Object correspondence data

--

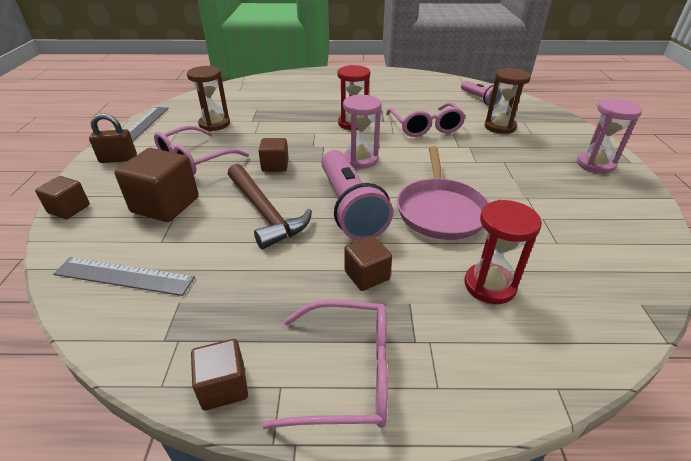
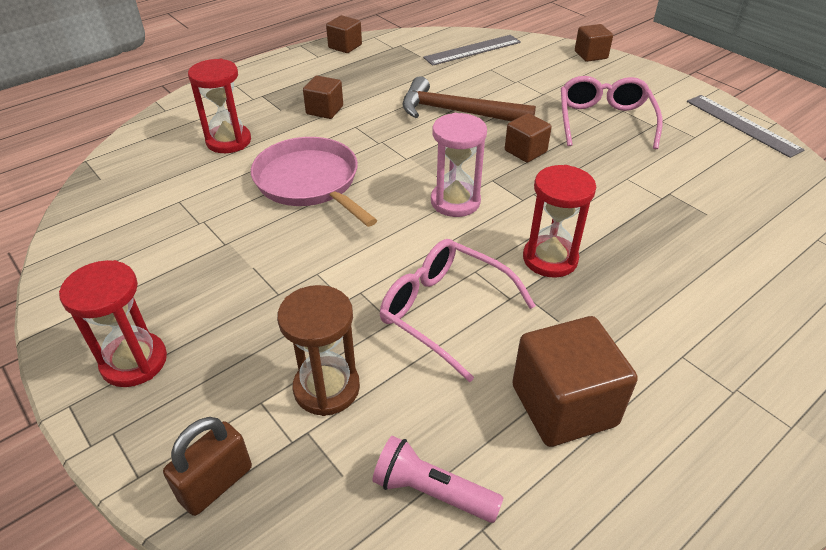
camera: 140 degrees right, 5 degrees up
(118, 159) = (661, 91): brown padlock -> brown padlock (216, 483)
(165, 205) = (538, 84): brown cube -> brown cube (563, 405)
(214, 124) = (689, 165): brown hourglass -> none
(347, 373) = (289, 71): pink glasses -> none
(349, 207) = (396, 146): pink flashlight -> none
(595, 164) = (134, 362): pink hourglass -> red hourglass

--

Transcribe exactly, starting at the line with "(349, 207) = (396, 146): pink" and continuing through the last line of the data above; leave out all earlier lines.

(349, 207) = (396, 146): pink flashlight -> none
(595, 164) = (134, 362): pink hourglass -> red hourglass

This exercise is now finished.